(Input data begins)

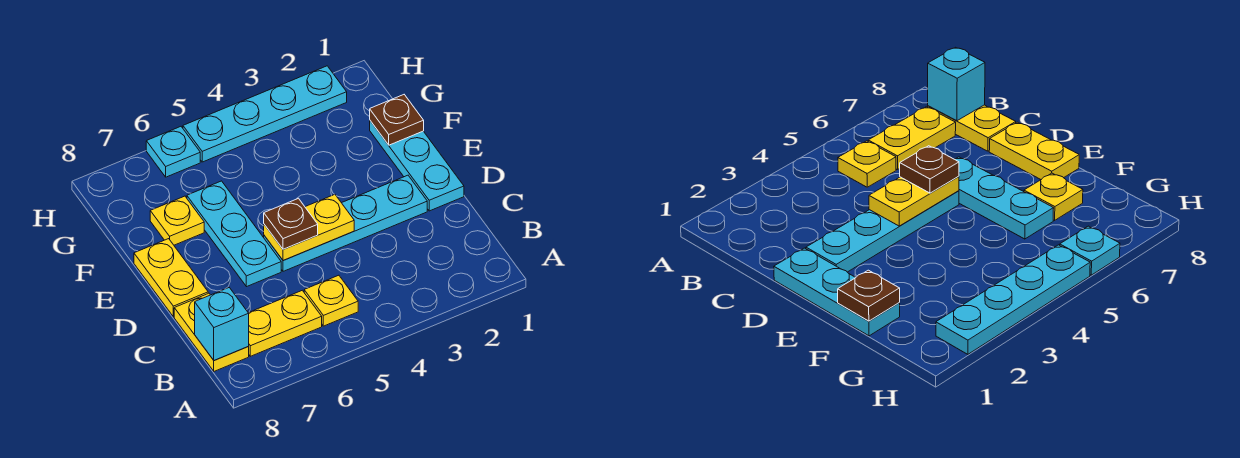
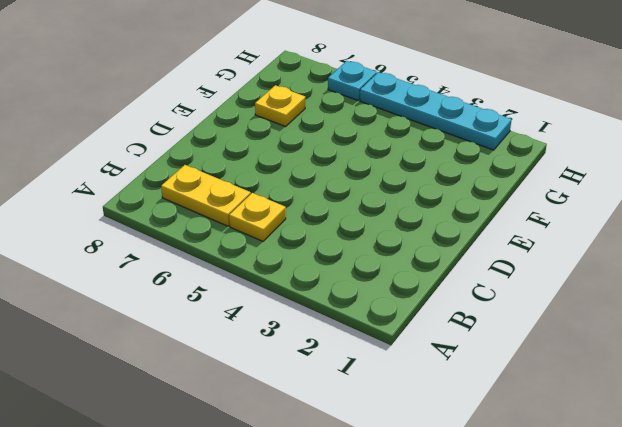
none -> yellow plate B8:C8 level 1
none -> cyan plate D1:F1 level 1
none -> cyan plate D2:D5 level 1

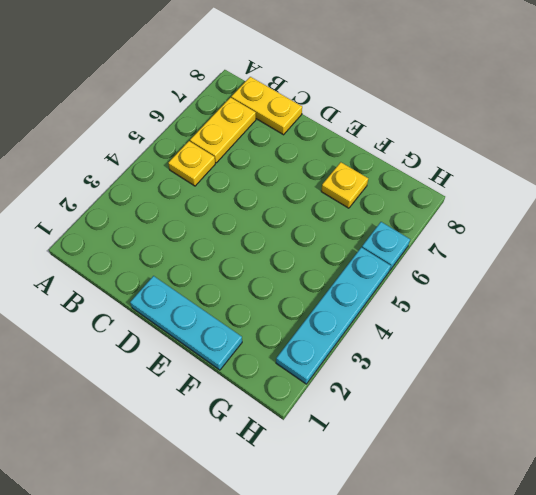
none -> cyan plate D2:D5 level 1
none -> cyan plate D6:F6 level 1
none -> yellow plate D8:E8 level 1

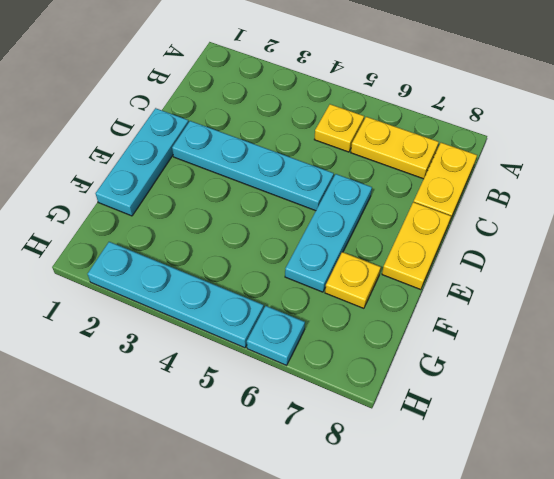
none -> cyan brick B8 level 2
none -> yellow plate D4:D5 level 2
none -> brown plate F1 level 2

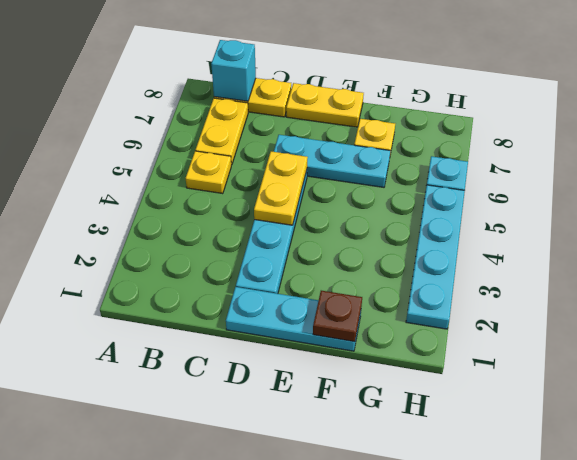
none -> brown plate D5 level 3

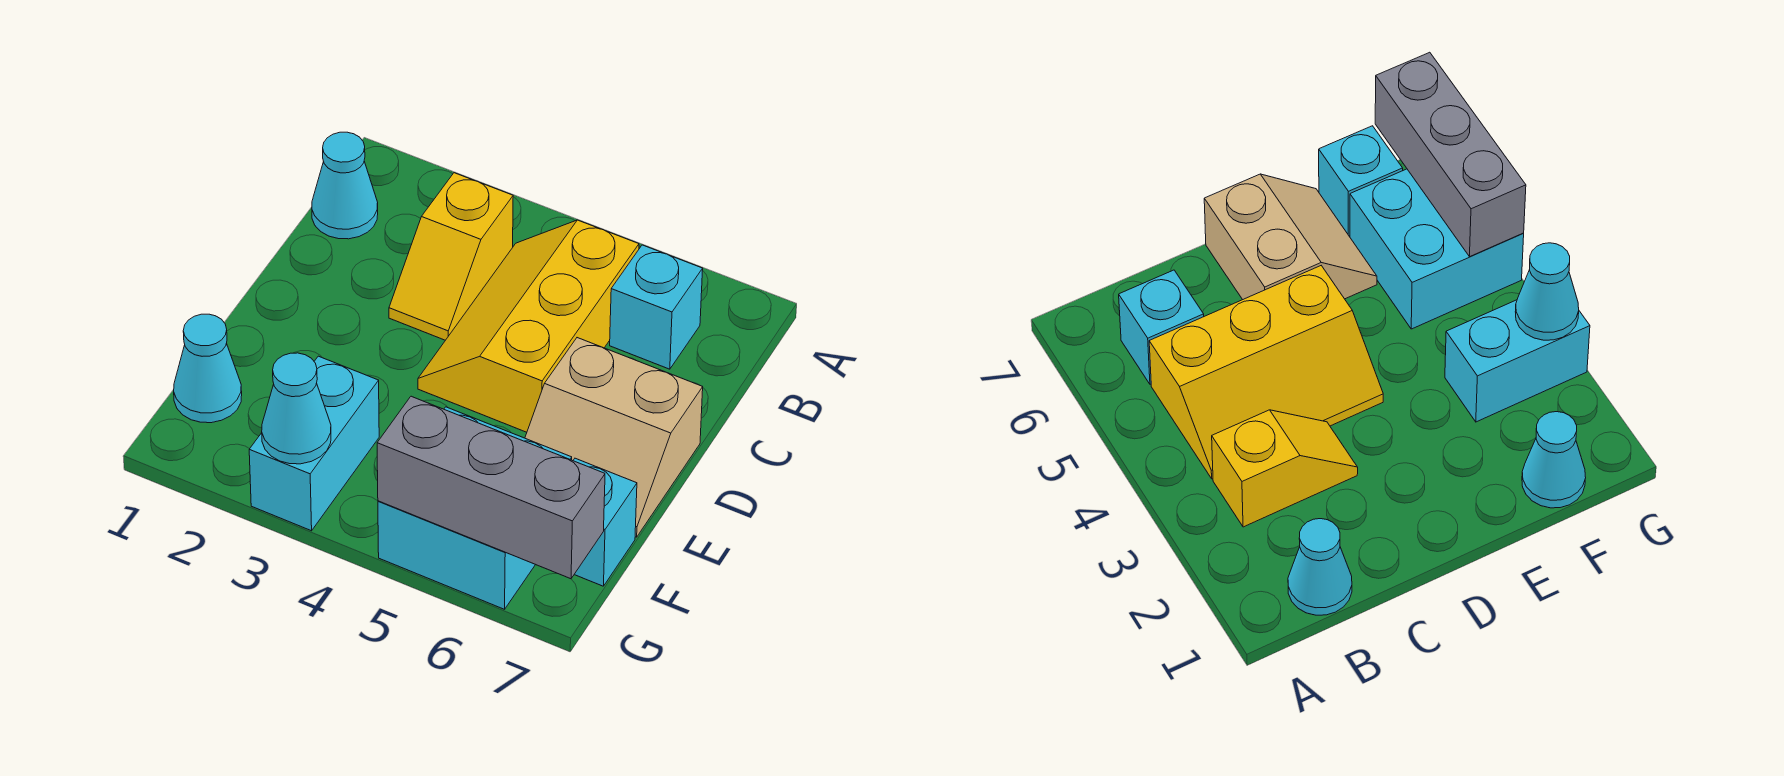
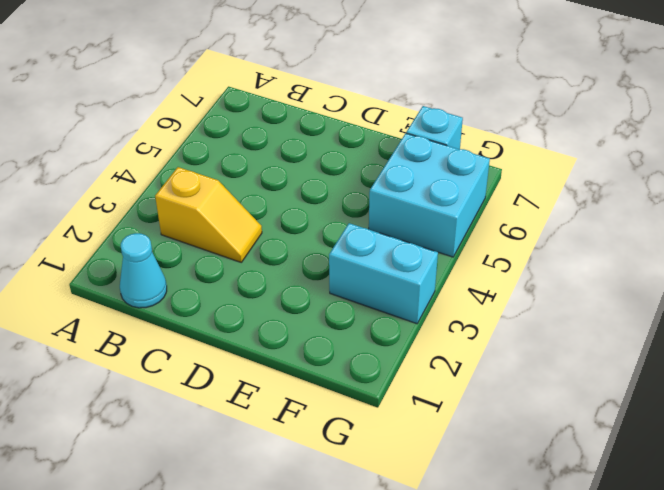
none -> yellow slope B4:D5 level 1 top 5
none -> cyan brick B6 level 1

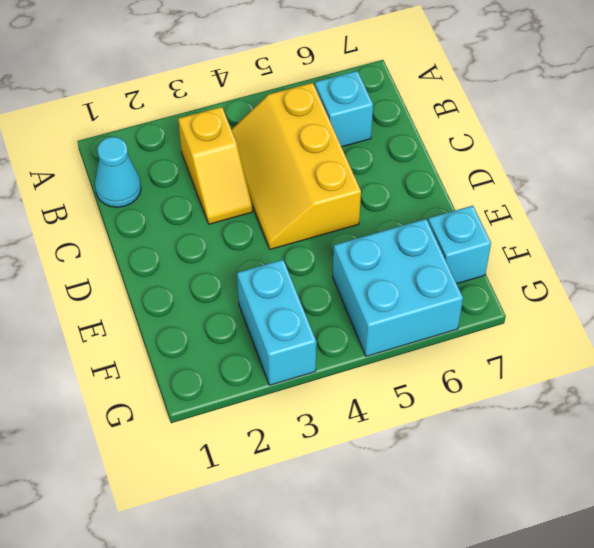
none -> tan slope D6:E7 level 1 top D
none -> cyan cone F1 level 1

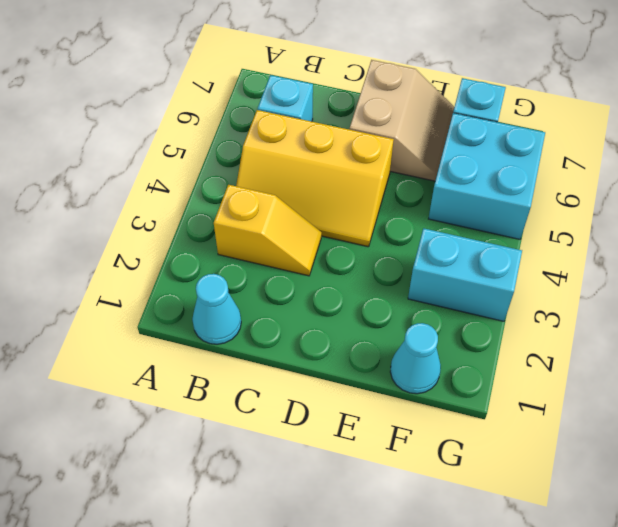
none -> cyan cone G3 level 2
none -> grey brick G5:G7 level 2

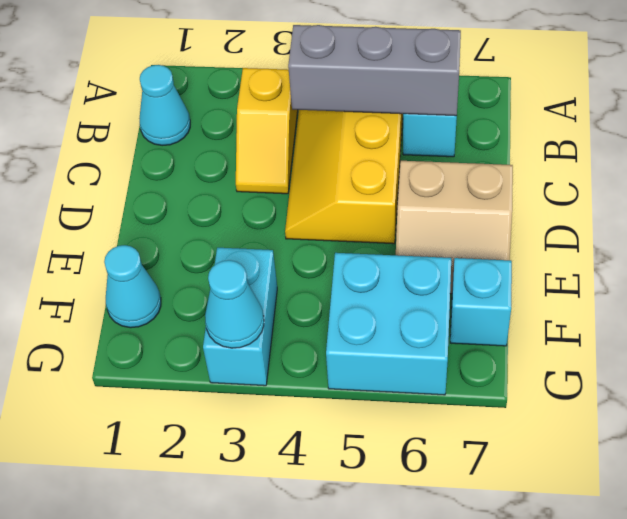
grey brick B4:B6 level 2 -> grey brick G5:G7 level 2

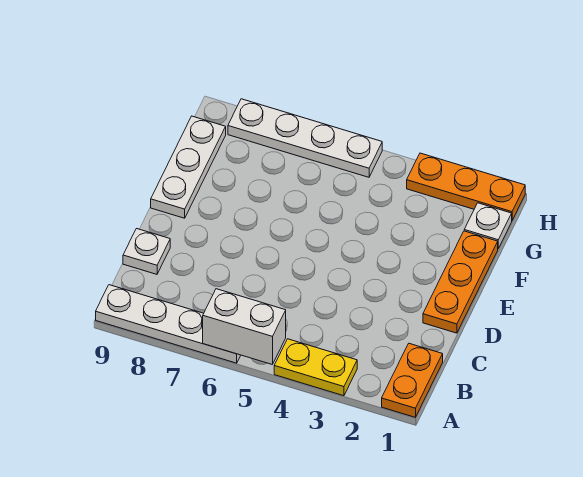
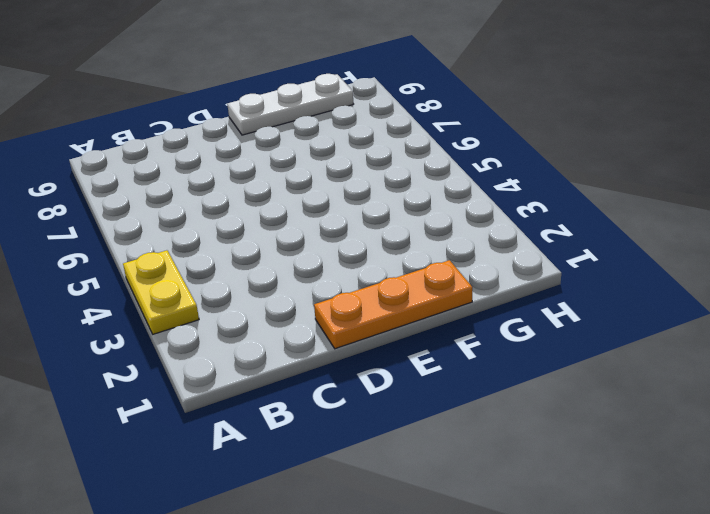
none -> orange plate A1:B1 level 1
none -> white plate A6:A9 level 1

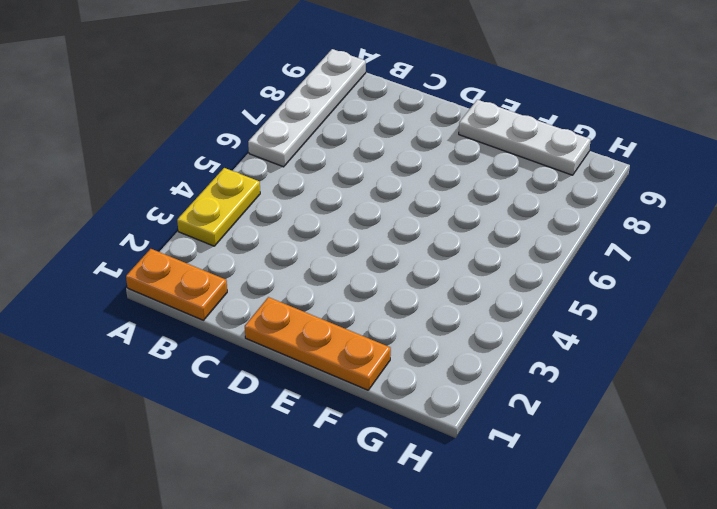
none -> white plate C9 level 1
none -> white plate G1 level 1

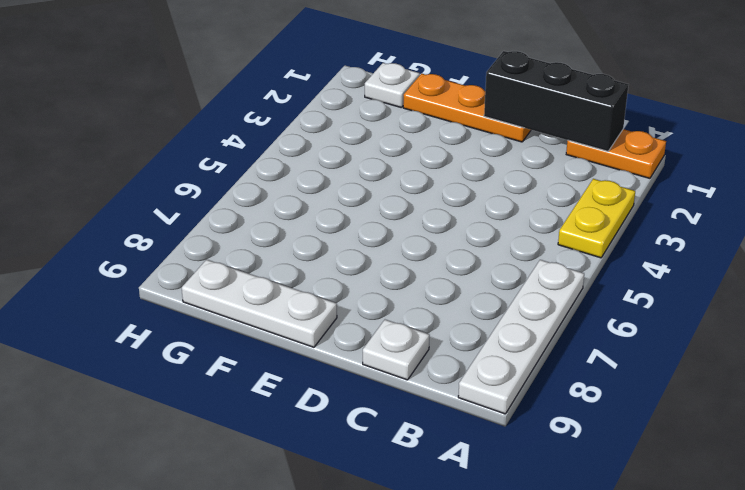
black brick B1:D1 level 2 -> none
none -> orange plate H1:H3 level 1
none -> white plate H5:H8 level 1

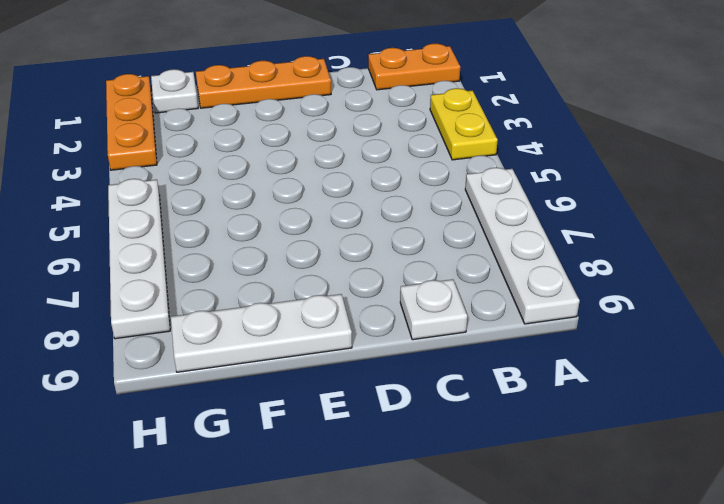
none -> white brick A5:A6 level 2

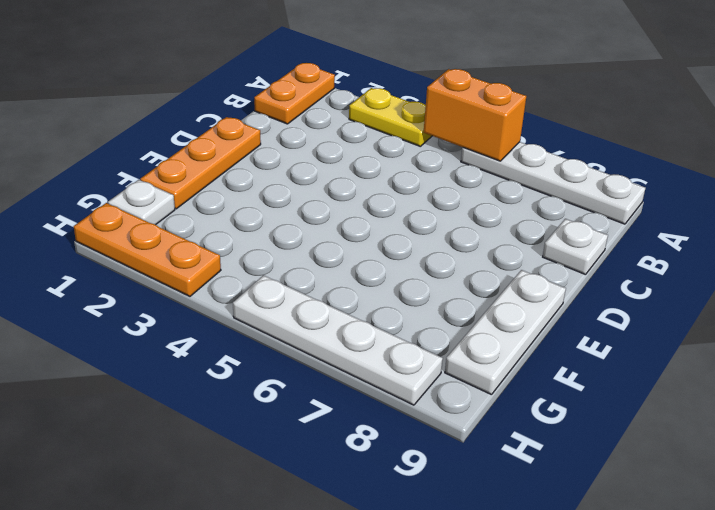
orange brick A5:A6 level 2 -> white brick A5:A6 level 2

(Input data ends)

* _Brief_:
Lines holding "orange" in the data above: copy each of them.

* _Exercise output_:
none -> orange plate A1:B1 level 1
none -> orange plate H1:H3 level 1
orange brick A5:A6 level 2 -> white brick A5:A6 level 2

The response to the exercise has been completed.